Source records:
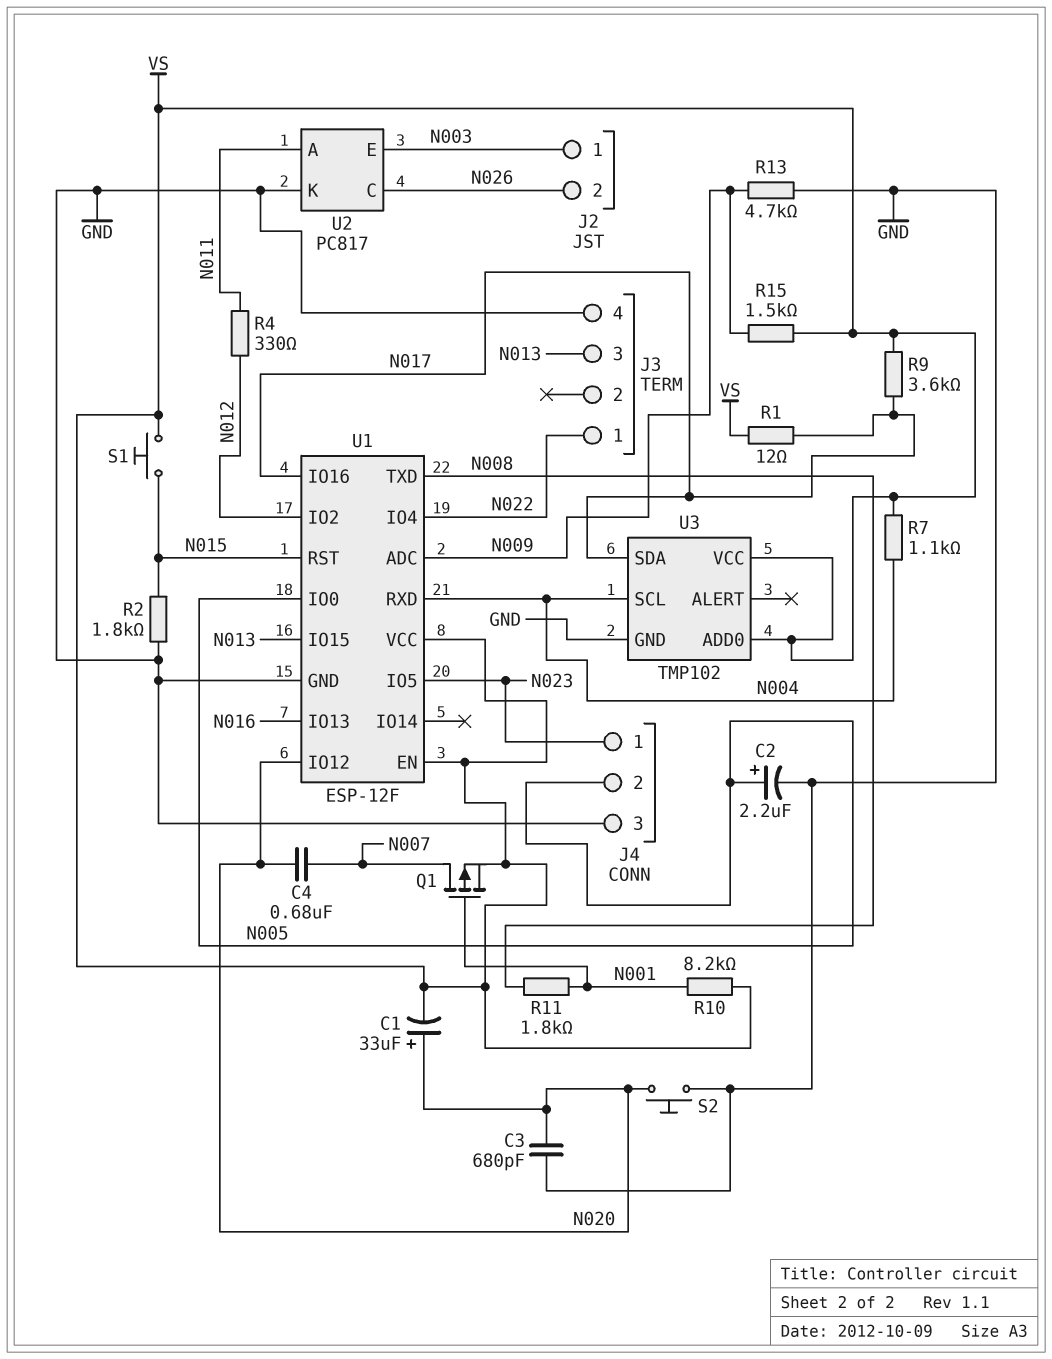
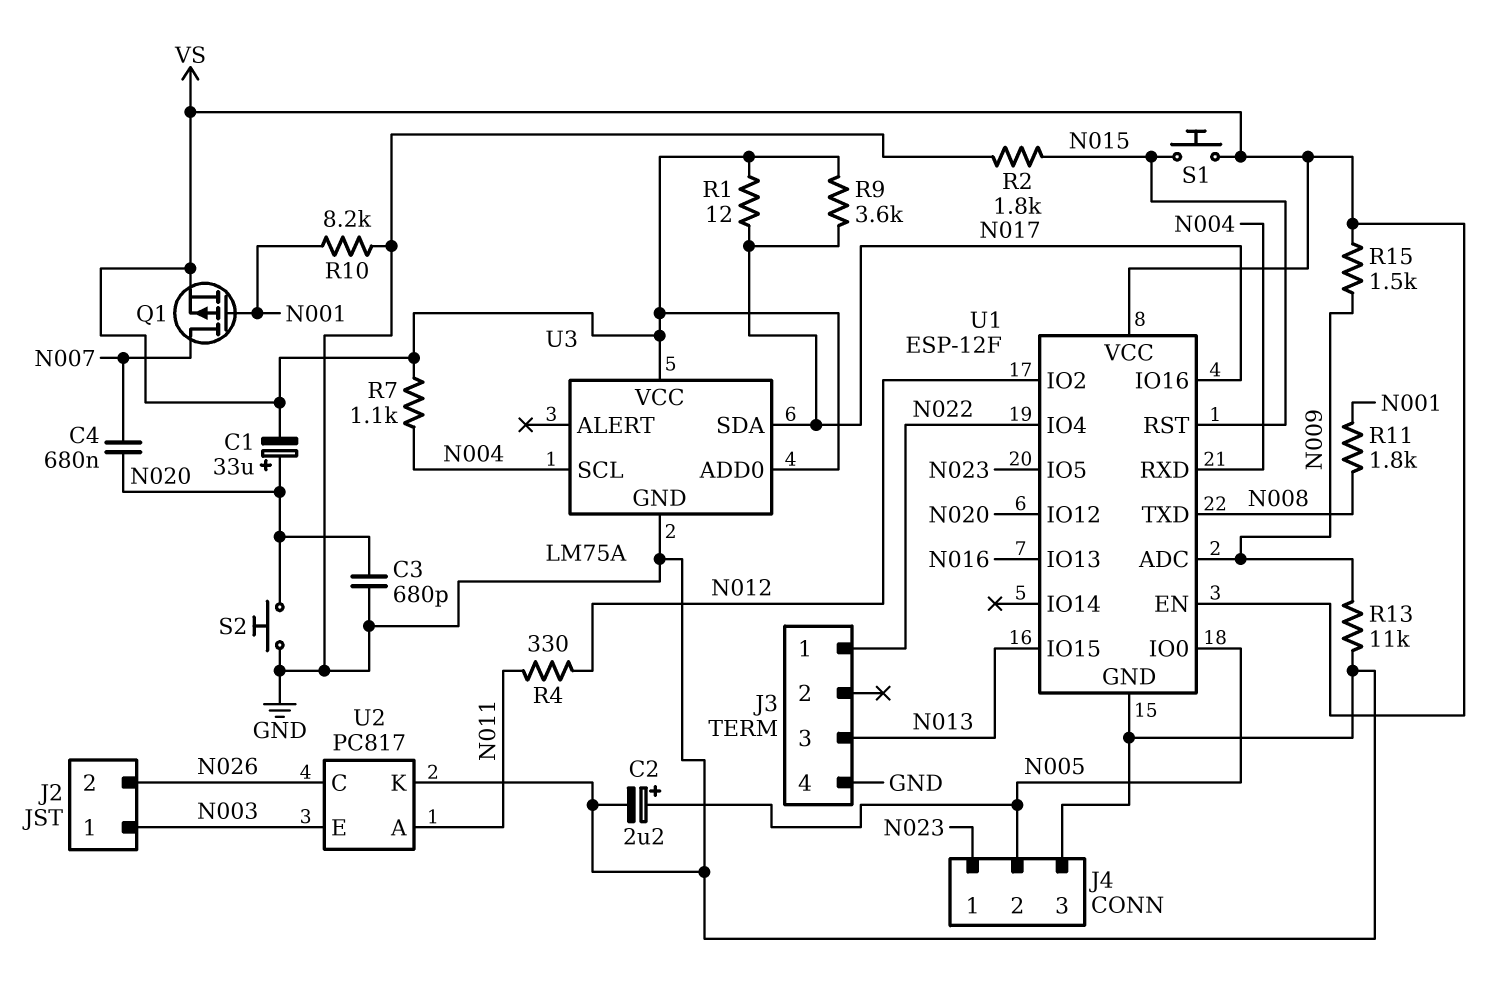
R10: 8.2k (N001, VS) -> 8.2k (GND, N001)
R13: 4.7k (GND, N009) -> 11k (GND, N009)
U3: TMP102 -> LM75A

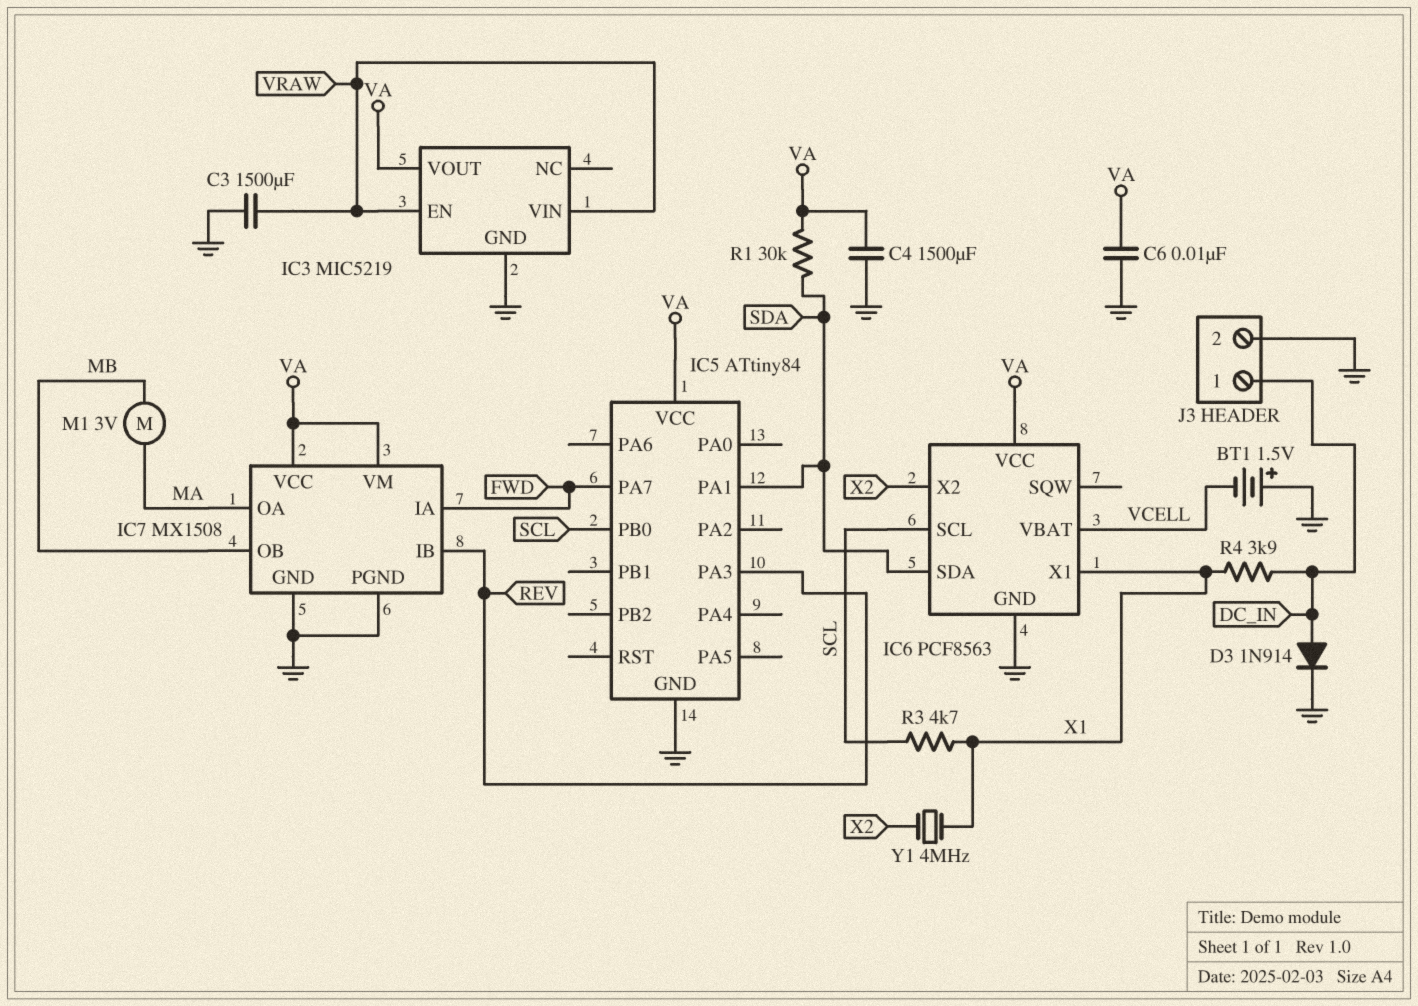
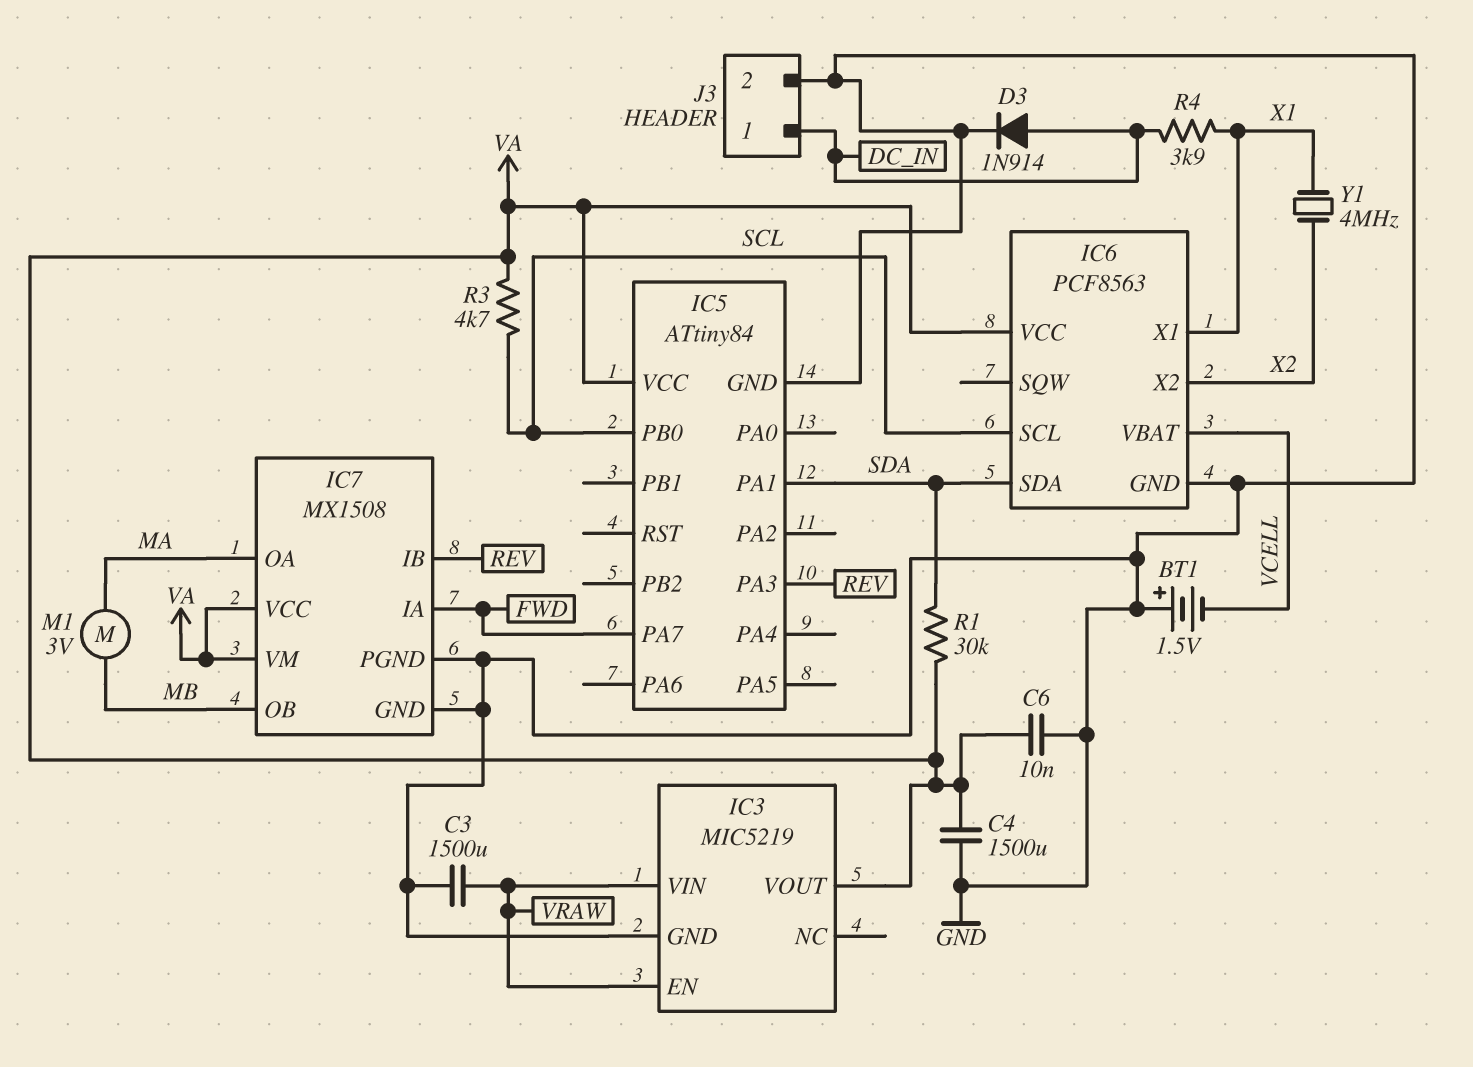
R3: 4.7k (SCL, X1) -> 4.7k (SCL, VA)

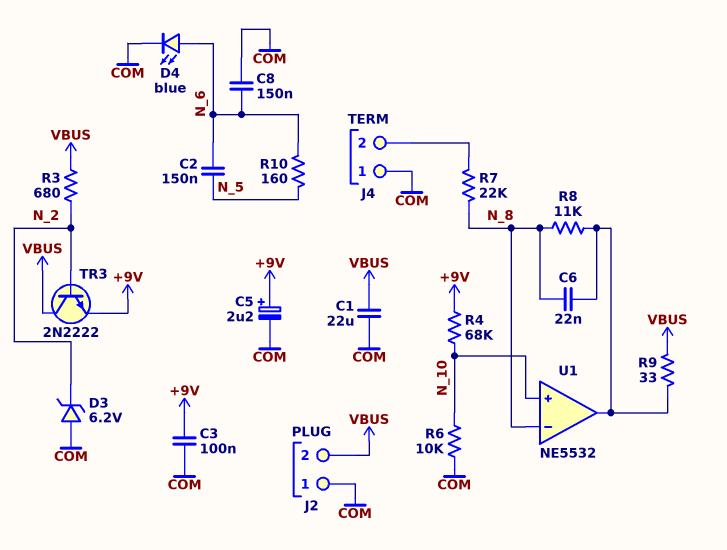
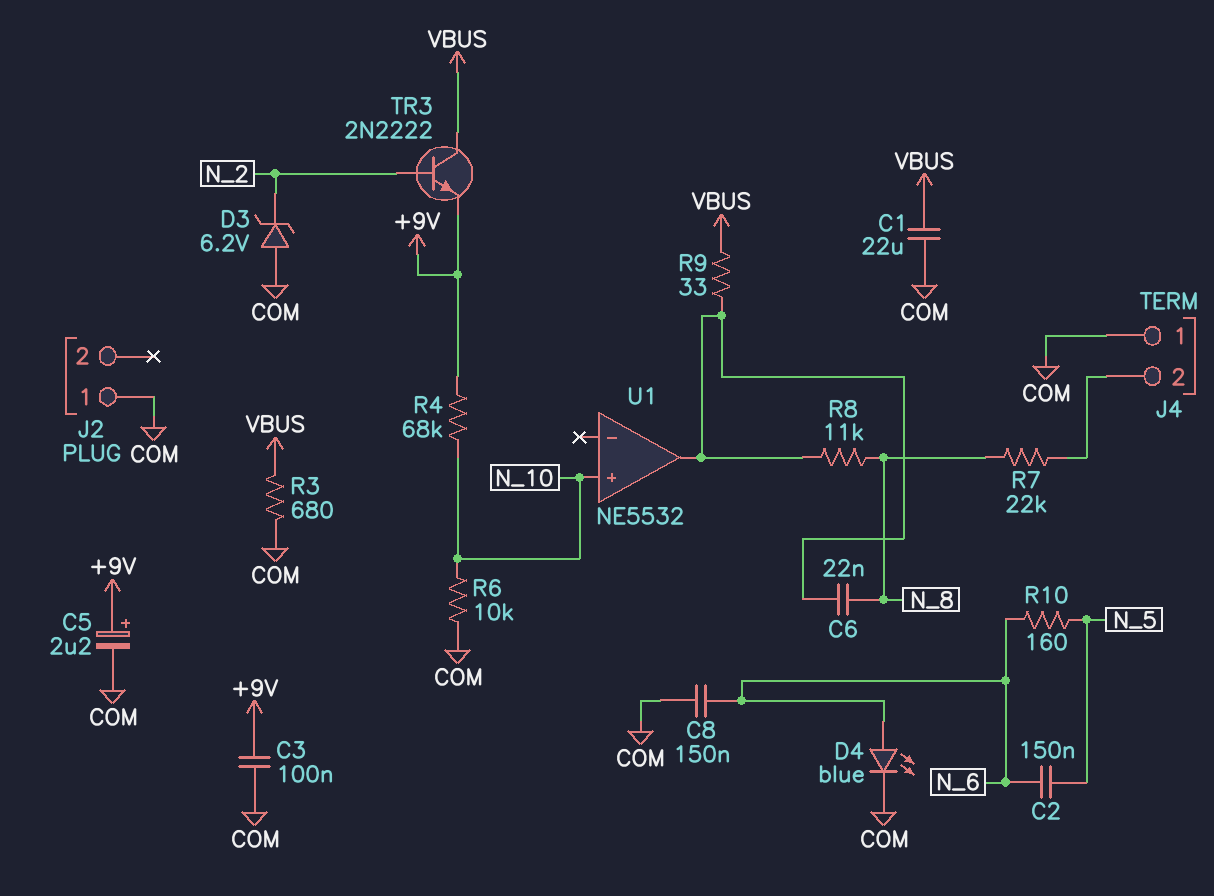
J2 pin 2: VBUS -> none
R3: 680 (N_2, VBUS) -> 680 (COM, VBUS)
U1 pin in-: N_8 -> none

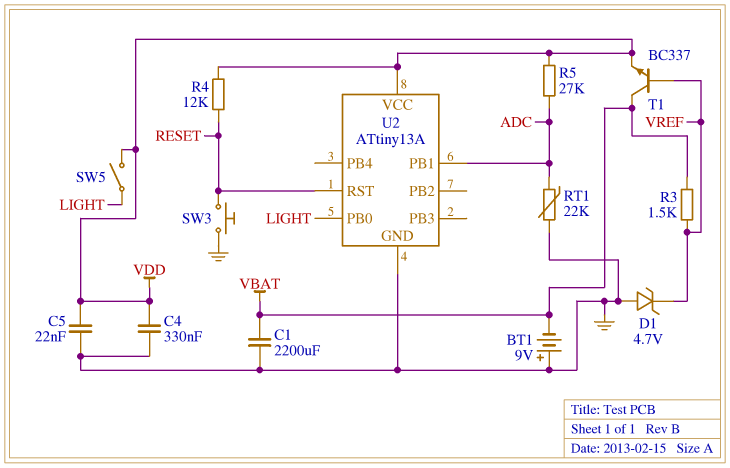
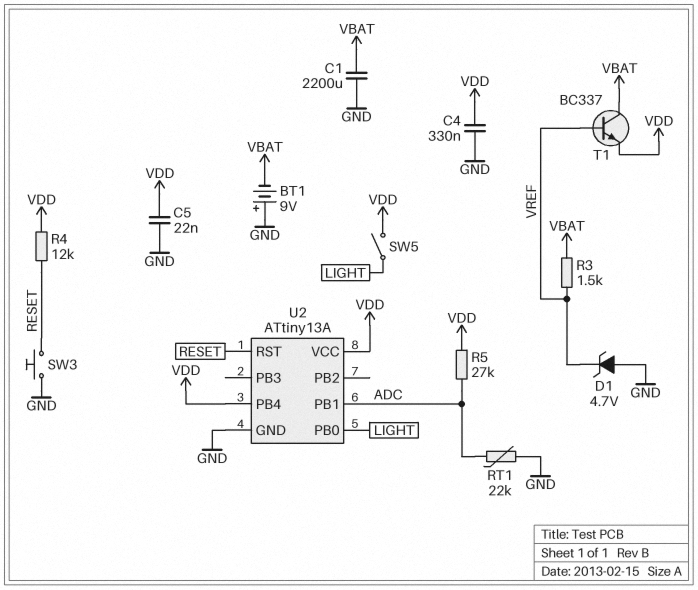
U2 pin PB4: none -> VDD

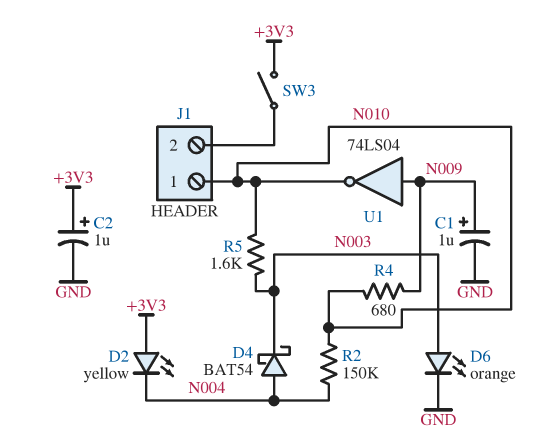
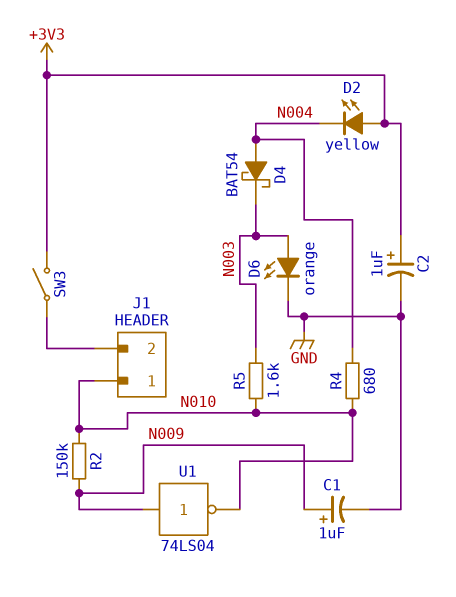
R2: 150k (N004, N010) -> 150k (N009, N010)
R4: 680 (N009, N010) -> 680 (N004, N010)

### Instructions for the task
If a line in the records above holds the string "none", copy it out.

### Completed exercise
J2 pin 2: VBUS -> none
U1 pin in-: N_8 -> none
U2 pin PB4: none -> VDD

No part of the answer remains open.